- [ABOUT THIS EXERCISE]
Please retype the data below line for line and leave out every picture.

- [EXTRACTED RECORDS]
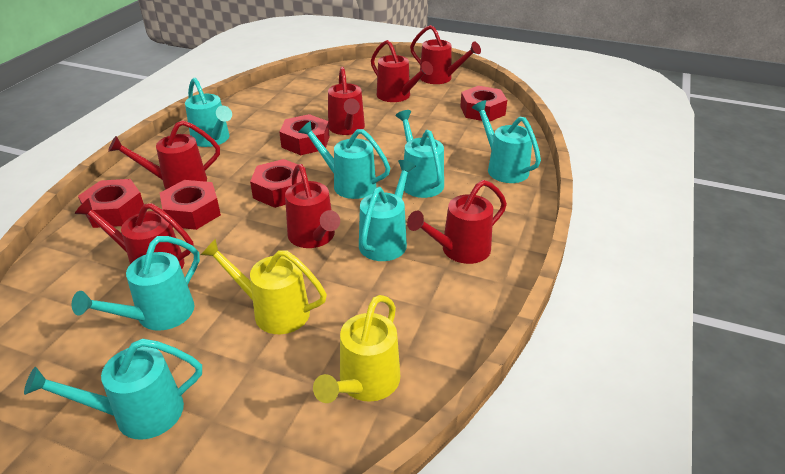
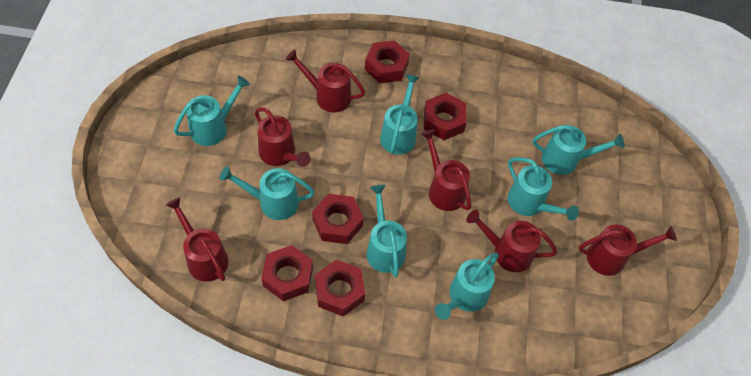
red watering can: [75,198,193,269] [108,120,220,189] [285,164,340,248] [328,67,365,135] [371,40,433,102] [407,180,507,264] [410,25,481,84] = 7 -> [166,197,228,282] [254,107,311,167] [286,49,365,113] [421,129,472,211] [467,210,558,272] [579,224,677,276] = 6
yellow watering can: [201,238,327,334] [313,295,400,403] = 2 -> none = 0

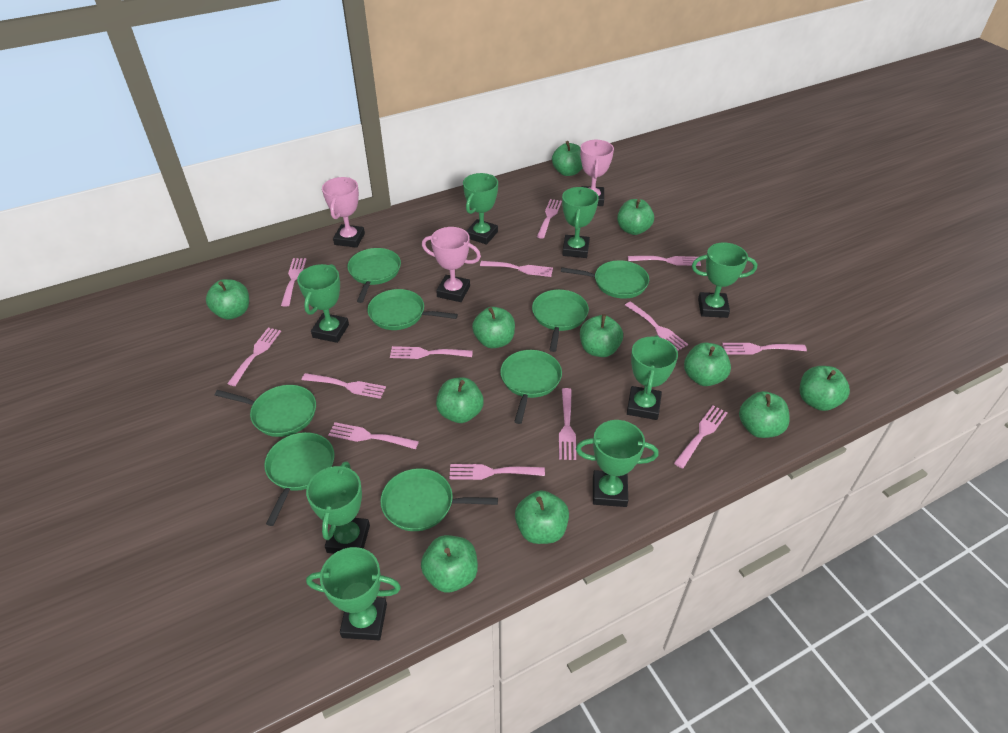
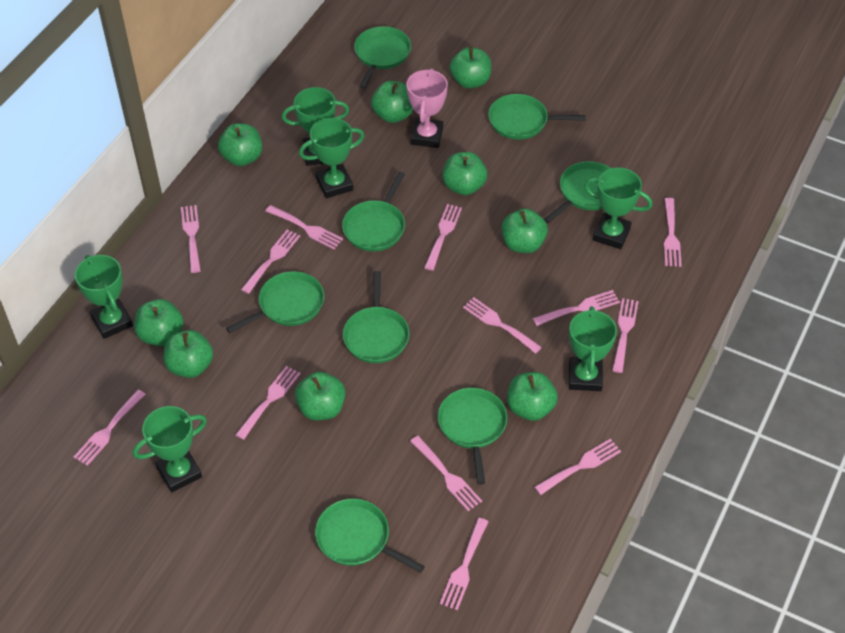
green apple: [206,279,249,319] [421,535,478,593] [436,377,484,423] [472,307,515,348] [515,490,569,544] [552,141,583,176] [580,314,623,357] [617,199,654,235] [684,342,731,386] [739,391,790,438] [800,366,850,411] = 11 -> [135,299,184,346] [164,330,213,378] [218,123,262,166] [295,372,346,420] [371,81,413,123] [443,152,487,195] [450,46,492,88] [502,209,548,253] [507,372,558,421] = 9
green trophy: [297,264,349,343] [306,462,370,554] [306,547,401,640] [463,173,498,245] [562,187,599,258] [576,420,659,507] [627,335,678,420] [692,243,757,318] = 8 -> [75,255,133,339] [133,406,207,492] [282,87,349,166] [299,118,364,198] [569,306,617,391] [584,168,652,249] = 6
pink trophy: [322,177,365,248] [422,227,481,302] [580,140,614,206] = 3 -> [406,68,448,148] = 1

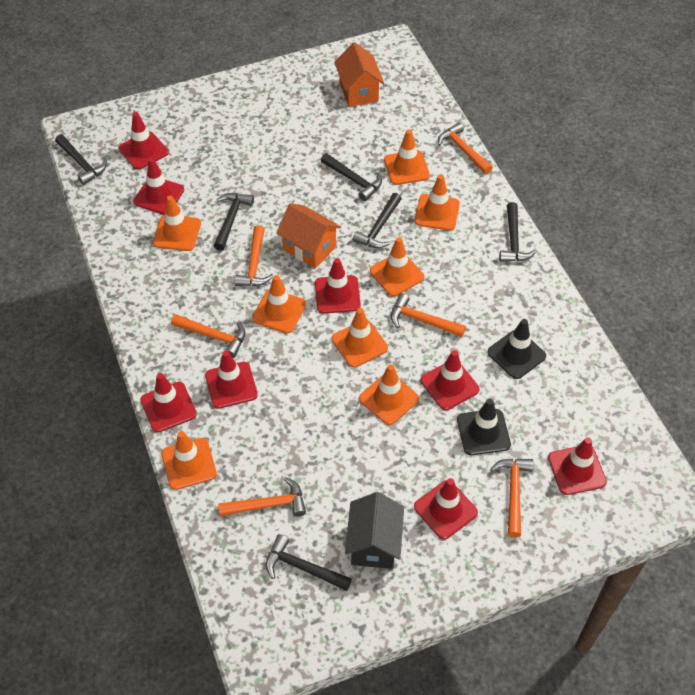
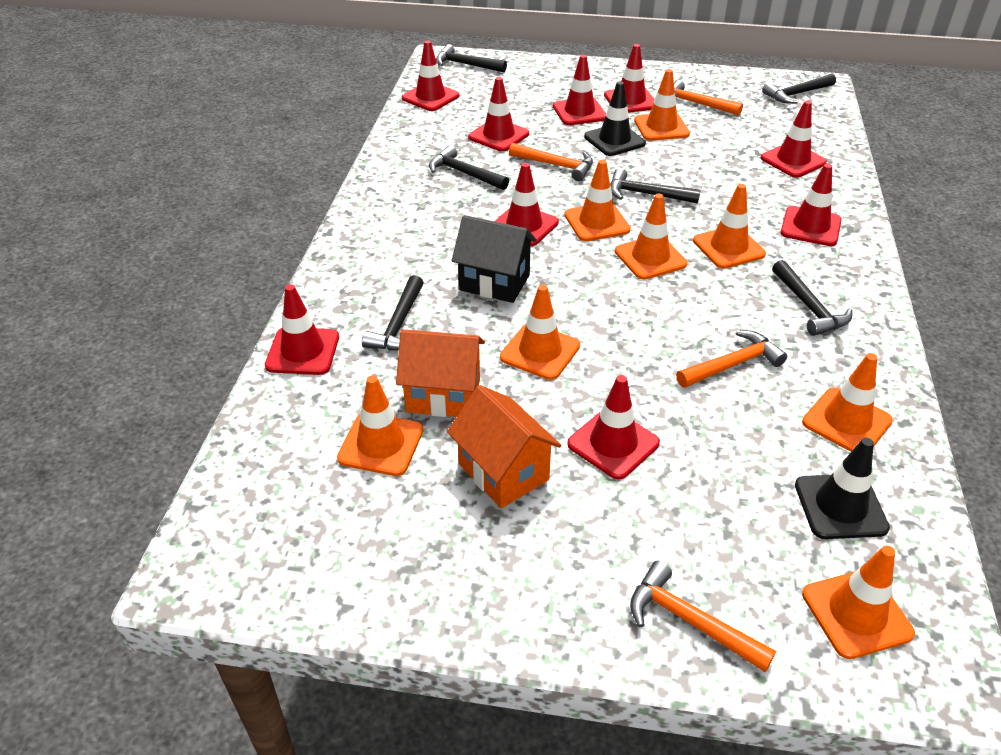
orange hammer: [171,314,245,358] [218,477,306,517] [234,225,273,286] [391,293,466,337] [438,122,493,174] [490,459,534,538] = 6 -> [509,143,593,181] [630,561,776,672] [674,80,743,116] [676,330,787,388] = 4
red traffic cone: [118,112,169,169] [133,158,184,215] [140,373,197,433] [205,351,258,409] [315,258,361,314] [414,478,478,540] [421,350,480,410] [548,437,607,495] = 8 -> [265,284,339,375] [402,41,460,111] [468,77,529,152] [495,163,559,246] [553,55,606,125] [567,375,660,480] [604,44,654,113] [761,100,827,178] [780,164,842,246] = 9

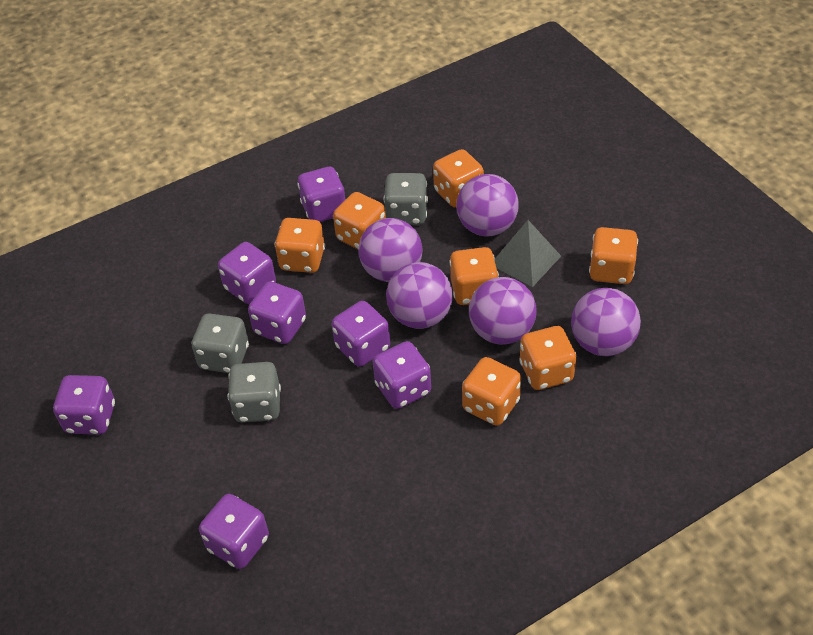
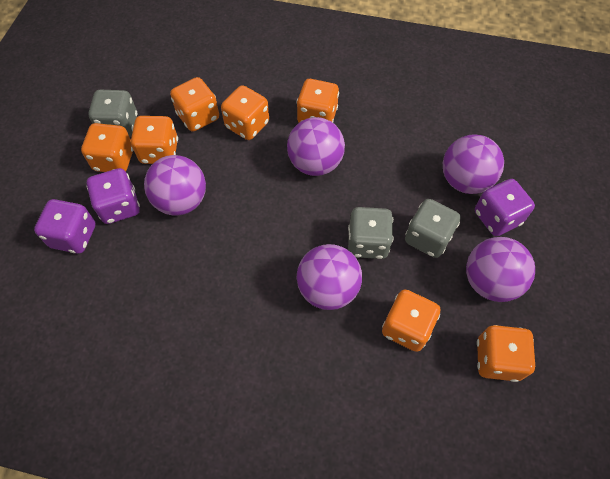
grey pyramid: [495,220,561,287] = 1 -> none = 0
purple dice: [53,375,115,435] [199,494,269,569] [218,242,276,304] [248,281,306,344] [297,167,345,222] [332,301,390,367] [373,341,431,409] = 7 -> [34,199,96,254] [87,168,140,224] [475,179,535,236] = 3

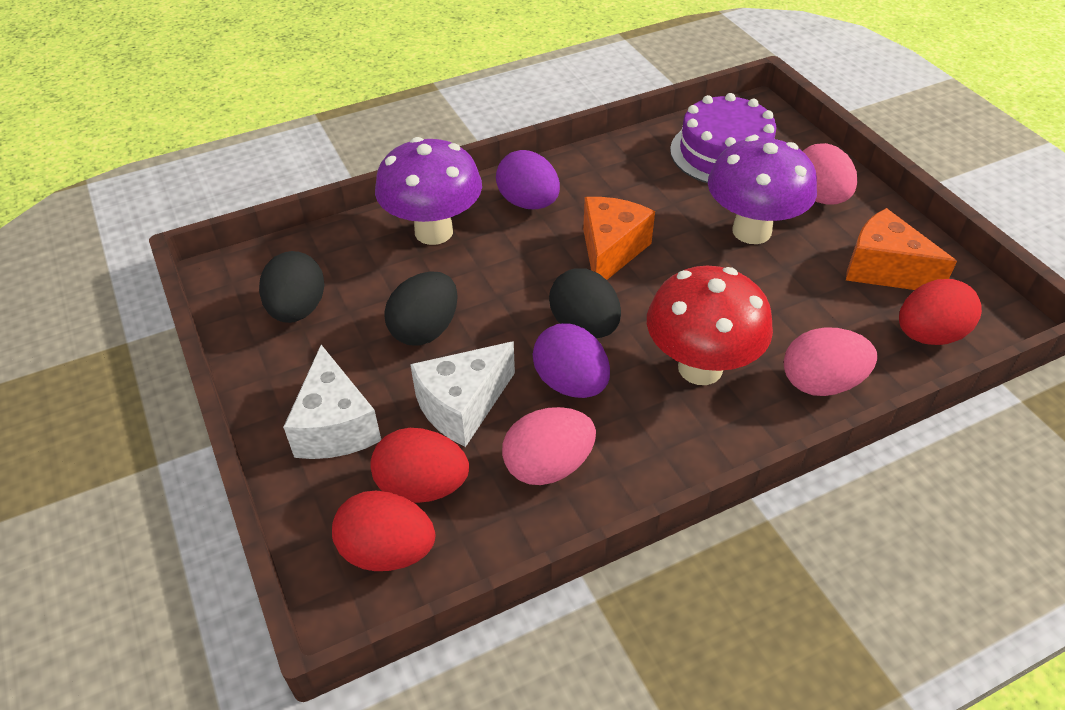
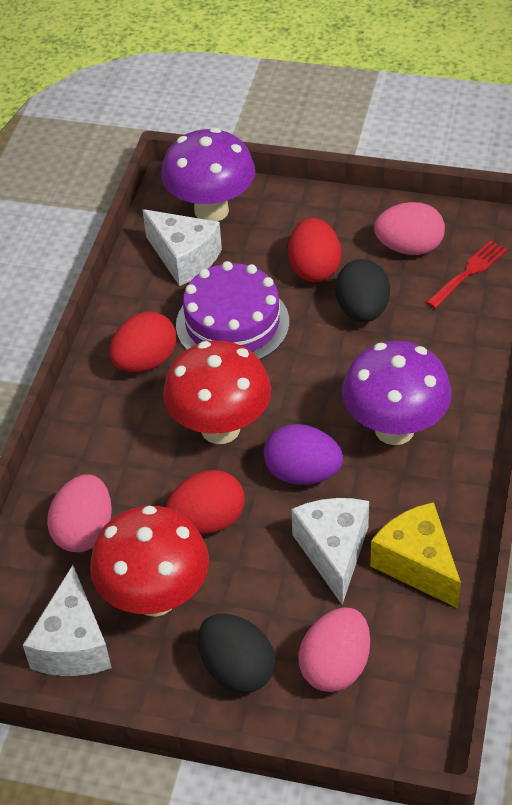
black egg: [259,251,325,323] [384,271,458,346] [549,268,621,338] = 3 -> [198,614,275,693] [335,259,390,322] = 2
orange cheese: [583,197,655,280] [846,208,957,290] = 2 -> none = 0
purple egg: [496,150,560,209] [533,323,610,398] = 2 -> [264,424,343,485] = 1
red fork: none = 0 -> [426,240,507,309] = 1
red mushroom: [647,266,773,385] = 1 -> [90,506,209,617] [163,341,271,444] = 2
white cheese: [283,345,381,459] [410,341,515,447] = 2 -> [23,565,112,676] [143,209,222,286] [291,498,369,605] = 3
yellow cheese: none = 0 -> [370,502,461,608] = 1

- [ANSWER TO THIS TASK]
red watering can: [75,198,193,269] [108,120,220,189] [285,164,340,248] [328,67,365,135] [371,40,433,102] [407,180,507,264] [410,25,481,84] = 7 -> [166,197,228,282] [254,107,311,167] [286,49,365,113] [421,129,472,211] [467,210,558,272] [579,224,677,276] = 6
yellow watering can: [201,238,327,334] [313,295,400,403] = 2 -> none = 0

green apple: [206,279,249,319] [421,535,478,593] [436,377,484,423] [472,307,515,348] [515,490,569,544] [552,141,583,176] [580,314,623,357] [617,199,654,235] [684,342,731,386] [739,391,790,438] [800,366,850,411] = 11 -> [135,299,184,346] [164,330,213,378] [218,123,262,166] [295,372,346,420] [371,81,413,123] [443,152,487,195] [450,46,492,88] [502,209,548,253] [507,372,558,421] = 9
green trophy: [297,264,349,343] [306,462,370,554] [306,547,401,640] [463,173,498,245] [562,187,599,258] [576,420,659,507] [627,335,678,420] [692,243,757,318] = 8 -> [75,255,133,339] [133,406,207,492] [282,87,349,166] [299,118,364,198] [569,306,617,391] [584,168,652,249] = 6
pink trophy: [322,177,365,248] [422,227,481,302] [580,140,614,206] = 3 -> [406,68,448,148] = 1

orange hammer: [171,314,245,358] [218,477,306,517] [234,225,273,286] [391,293,466,337] [438,122,493,174] [490,459,534,538] = 6 -> [509,143,593,181] [630,561,776,672] [674,80,743,116] [676,330,787,388] = 4
red traffic cone: [118,112,169,169] [133,158,184,215] [140,373,197,433] [205,351,258,409] [315,258,361,314] [414,478,478,540] [421,350,480,410] [548,437,607,495] = 8 -> [265,284,339,375] [402,41,460,111] [468,77,529,152] [495,163,559,246] [553,55,606,125] [567,375,660,480] [604,44,654,113] [761,100,827,178] [780,164,842,246] = 9

grey pyramid: [495,220,561,287] = 1 -> none = 0
purple dice: [53,375,115,435] [199,494,269,569] [218,242,276,304] [248,281,306,344] [297,167,345,222] [332,301,390,367] [373,341,431,409] = 7 -> [34,199,96,254] [87,168,140,224] [475,179,535,236] = 3

black egg: [259,251,325,323] [384,271,458,346] [549,268,621,338] = 3 -> [198,614,275,693] [335,259,390,322] = 2
orange cheese: [583,197,655,280] [846,208,957,290] = 2 -> none = 0
purple egg: [496,150,560,209] [533,323,610,398] = 2 -> [264,424,343,485] = 1
red fork: none = 0 -> [426,240,507,309] = 1
red mushroom: [647,266,773,385] = 1 -> [90,506,209,617] [163,341,271,444] = 2
white cheese: [283,345,381,459] [410,341,515,447] = 2 -> [23,565,112,676] [143,209,222,286] [291,498,369,605] = 3
yellow cheese: none = 0 -> [370,502,461,608] = 1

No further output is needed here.